TASK DETAILS: Omitting all images, set down every line below exactly as it appears.

DATA FOR THIS TASK:

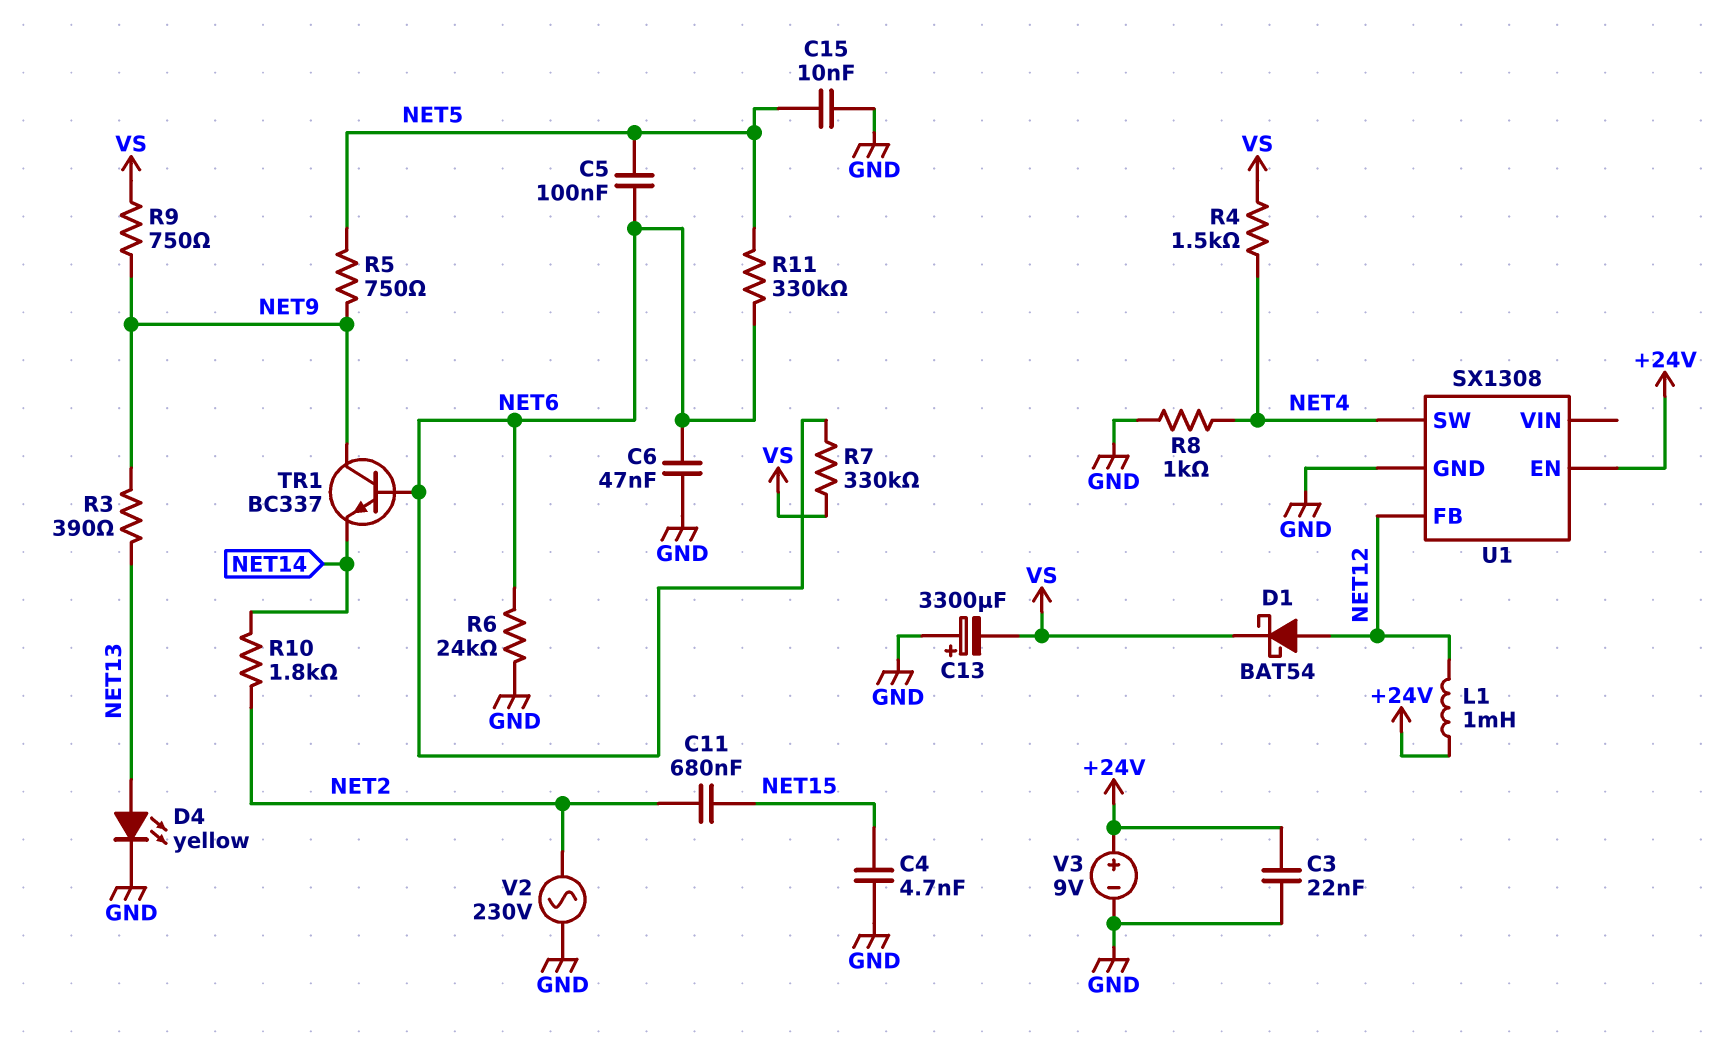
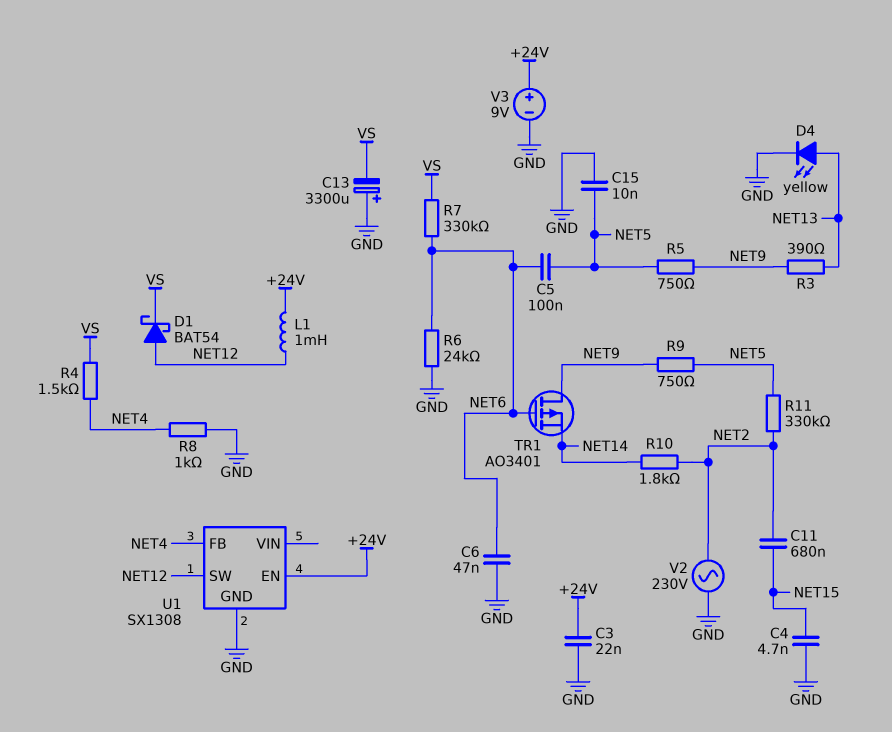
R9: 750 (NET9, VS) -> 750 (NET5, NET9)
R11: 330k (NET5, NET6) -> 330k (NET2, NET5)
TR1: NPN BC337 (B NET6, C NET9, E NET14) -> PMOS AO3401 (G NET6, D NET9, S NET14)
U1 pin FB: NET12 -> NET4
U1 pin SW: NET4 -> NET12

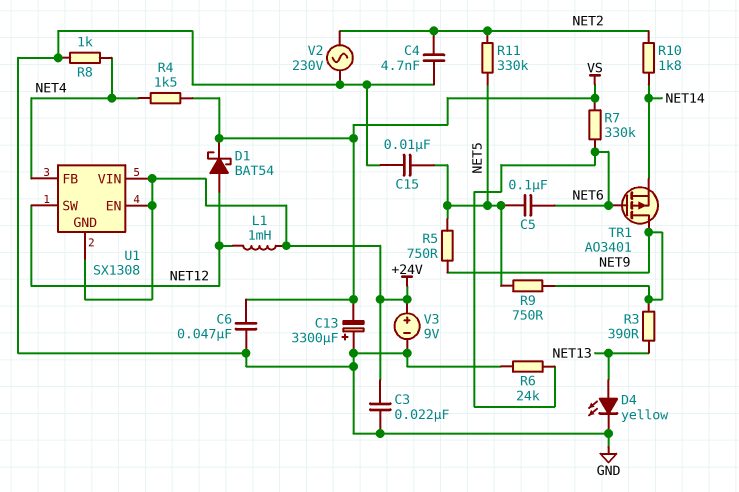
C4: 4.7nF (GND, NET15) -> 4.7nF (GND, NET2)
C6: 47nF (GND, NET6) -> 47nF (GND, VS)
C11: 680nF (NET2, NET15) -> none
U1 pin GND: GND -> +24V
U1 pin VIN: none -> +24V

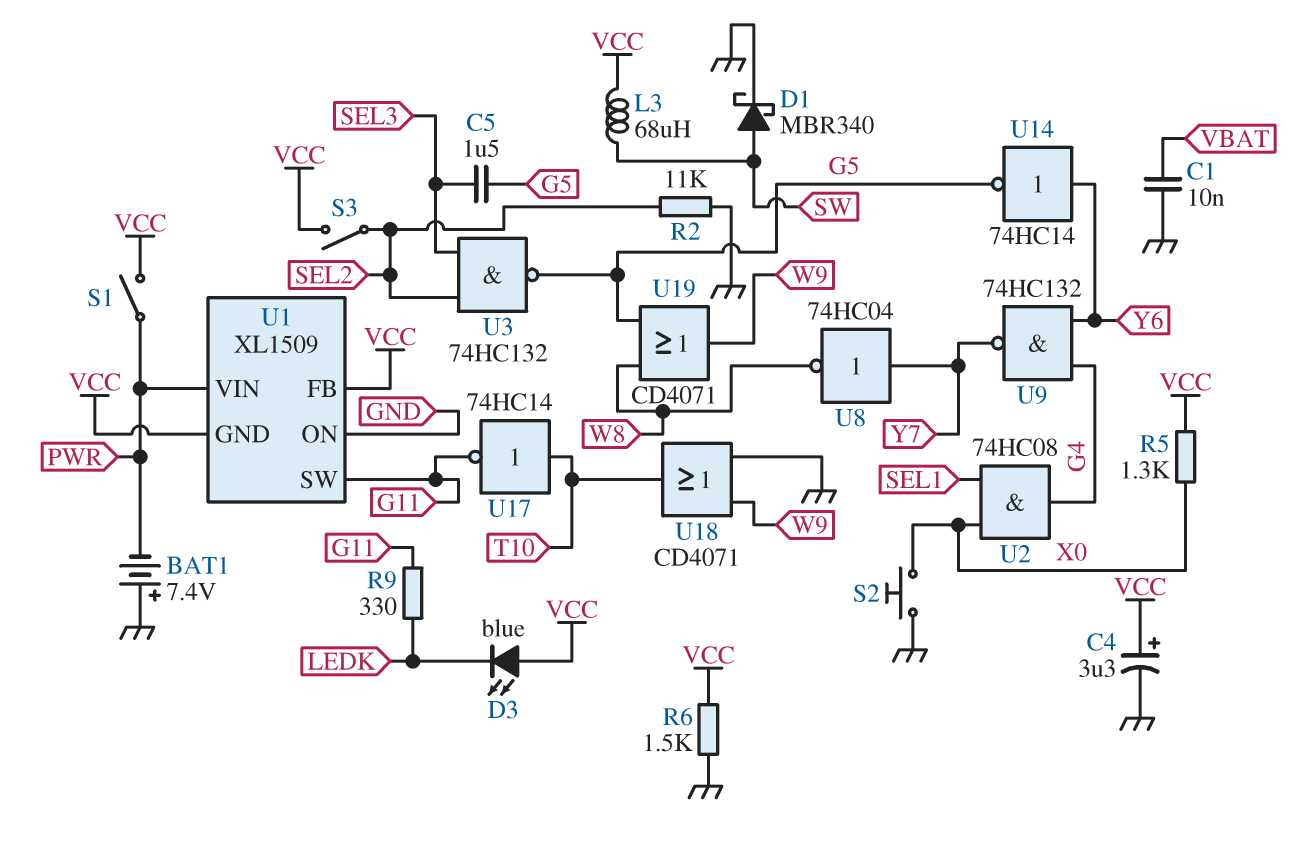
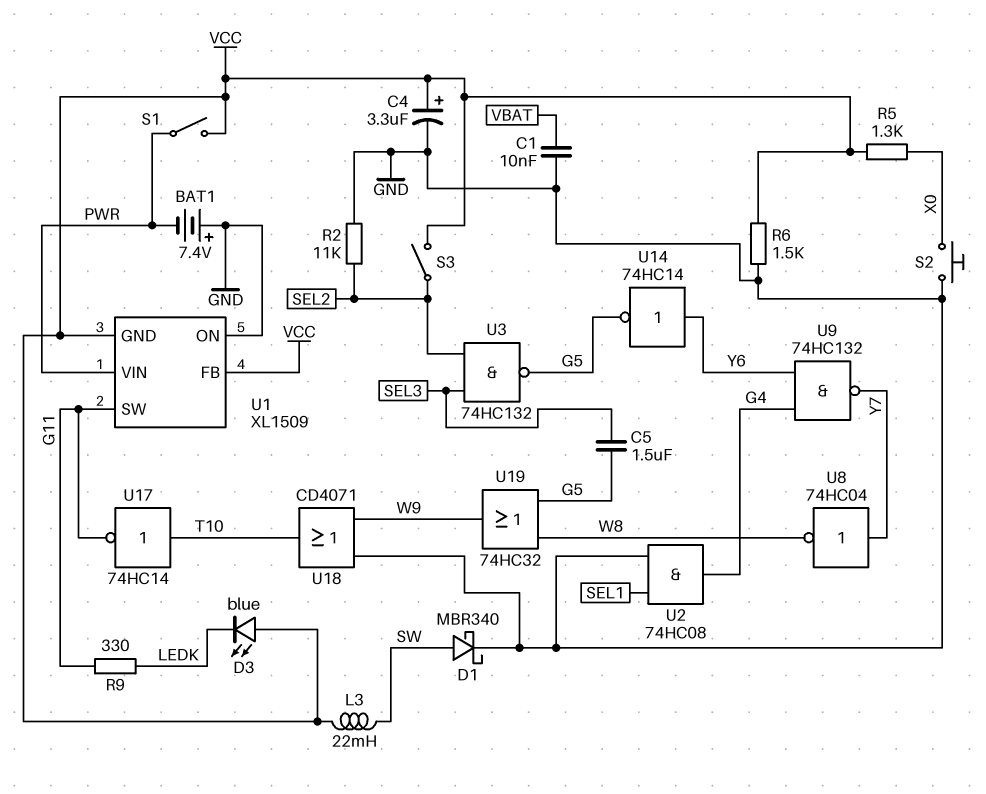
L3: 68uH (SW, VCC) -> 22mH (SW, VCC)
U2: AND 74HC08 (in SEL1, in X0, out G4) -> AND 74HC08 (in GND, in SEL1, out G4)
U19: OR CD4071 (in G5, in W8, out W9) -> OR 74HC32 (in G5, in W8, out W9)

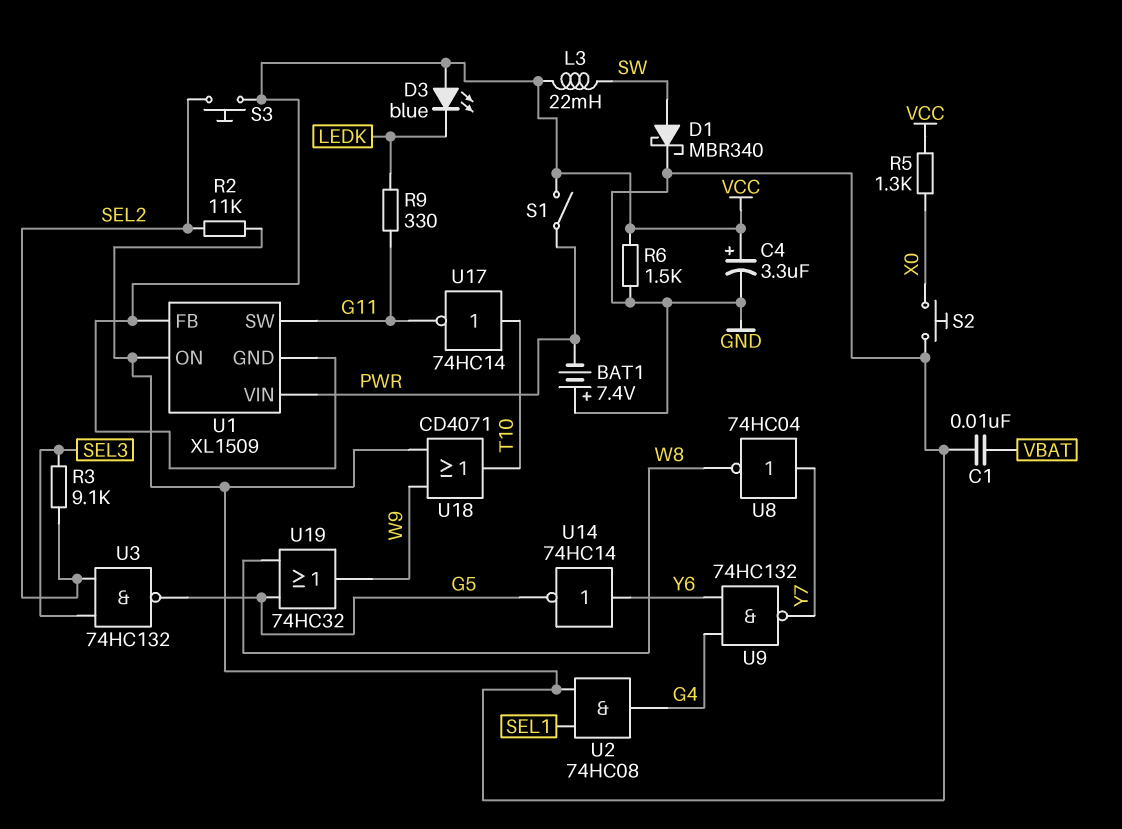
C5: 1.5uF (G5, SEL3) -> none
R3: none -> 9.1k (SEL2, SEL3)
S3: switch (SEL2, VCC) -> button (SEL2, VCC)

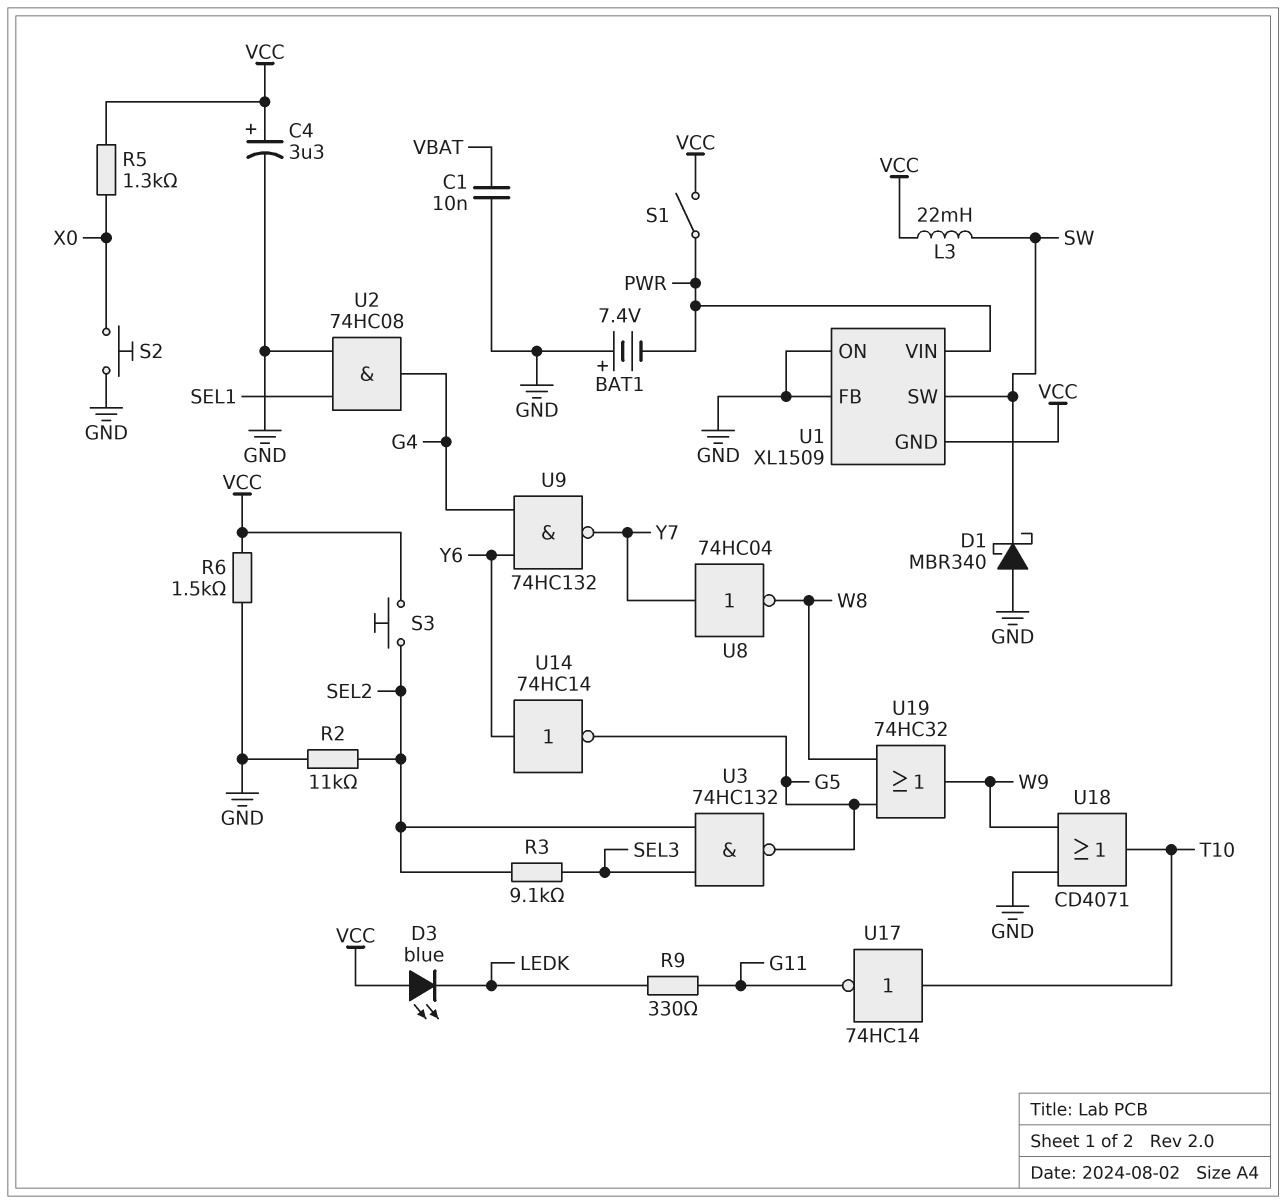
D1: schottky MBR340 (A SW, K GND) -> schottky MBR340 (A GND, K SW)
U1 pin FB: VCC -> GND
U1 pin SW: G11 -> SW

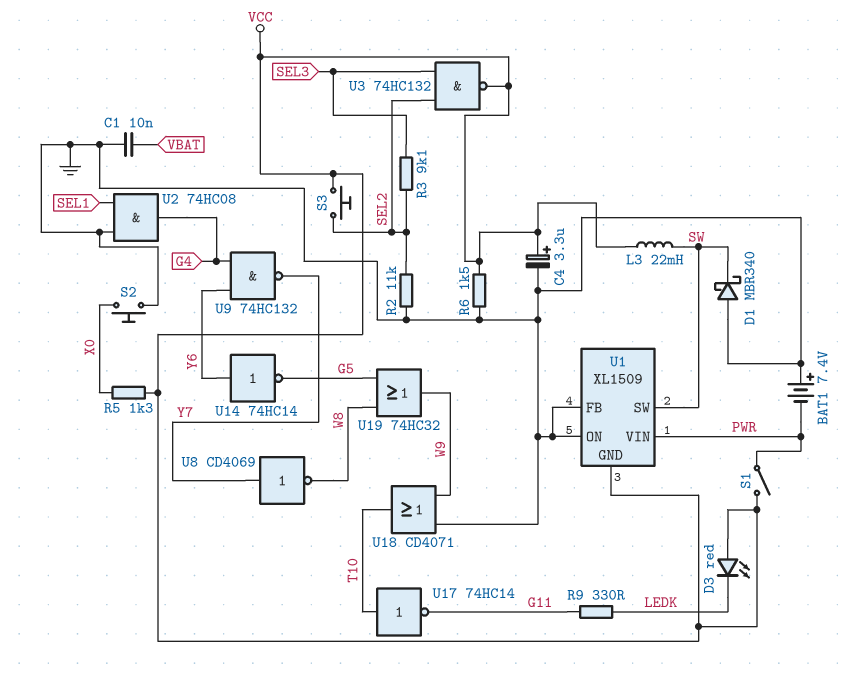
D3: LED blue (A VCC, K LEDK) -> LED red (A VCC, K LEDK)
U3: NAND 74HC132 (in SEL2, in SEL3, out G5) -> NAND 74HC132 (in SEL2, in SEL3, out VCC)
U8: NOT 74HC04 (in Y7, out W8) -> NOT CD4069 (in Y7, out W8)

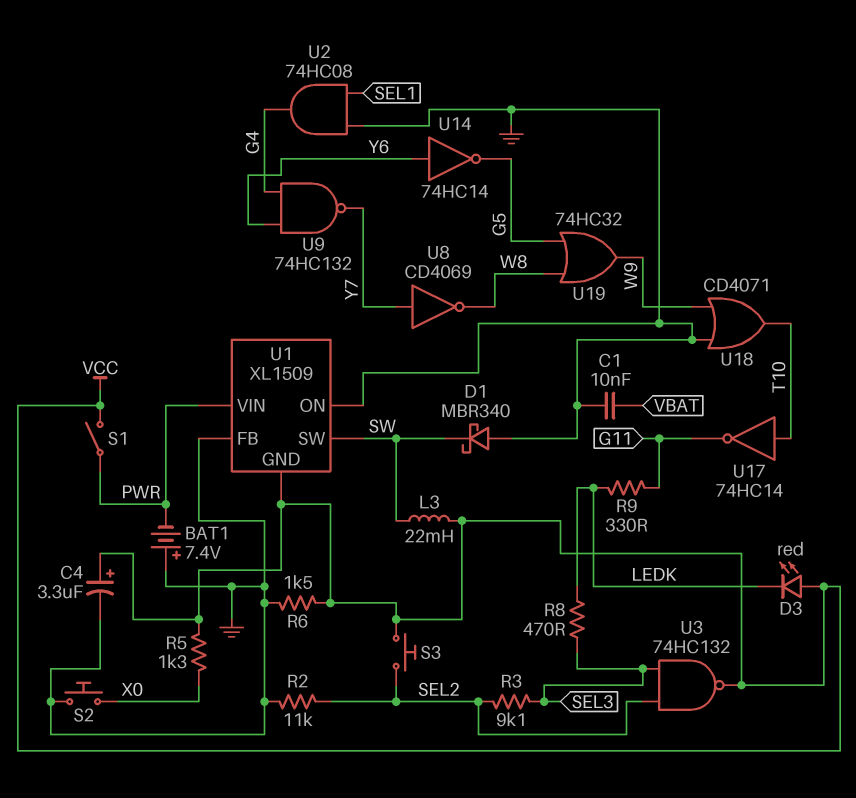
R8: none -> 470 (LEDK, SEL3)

FINISHED EXERCISE:
R9: 750 (NET9, VS) -> 750 (NET5, NET9)
R11: 330k (NET5, NET6) -> 330k (NET2, NET5)
TR1: NPN BC337 (B NET6, C NET9, E NET14) -> PMOS AO3401 (G NET6, D NET9, S NET14)
U1 pin FB: NET12 -> NET4
U1 pin SW: NET4 -> NET12

C4: 4.7nF (GND, NET15) -> 4.7nF (GND, NET2)
C6: 47nF (GND, NET6) -> 47nF (GND, VS)
C11: 680nF (NET2, NET15) -> none
U1 pin GND: GND -> +24V
U1 pin VIN: none -> +24V

L3: 68uH (SW, VCC) -> 22mH (SW, VCC)
U2: AND 74HC08 (in SEL1, in X0, out G4) -> AND 74HC08 (in GND, in SEL1, out G4)
U19: OR CD4071 (in G5, in W8, out W9) -> OR 74HC32 (in G5, in W8, out W9)

C5: 1.5uF (G5, SEL3) -> none
R3: none -> 9.1k (SEL2, SEL3)
S3: switch (SEL2, VCC) -> button (SEL2, VCC)

D1: schottky MBR340 (A SW, K GND) -> schottky MBR340 (A GND, K SW)
U1 pin FB: VCC -> GND
U1 pin SW: G11 -> SW

D3: LED blue (A VCC, K LEDK) -> LED red (A VCC, K LEDK)
U3: NAND 74HC132 (in SEL2, in SEL3, out G5) -> NAND 74HC132 (in SEL2, in SEL3, out VCC)
U8: NOT 74HC04 (in Y7, out W8) -> NOT CD4069 (in Y7, out W8)

R8: none -> 470 (LEDK, SEL3)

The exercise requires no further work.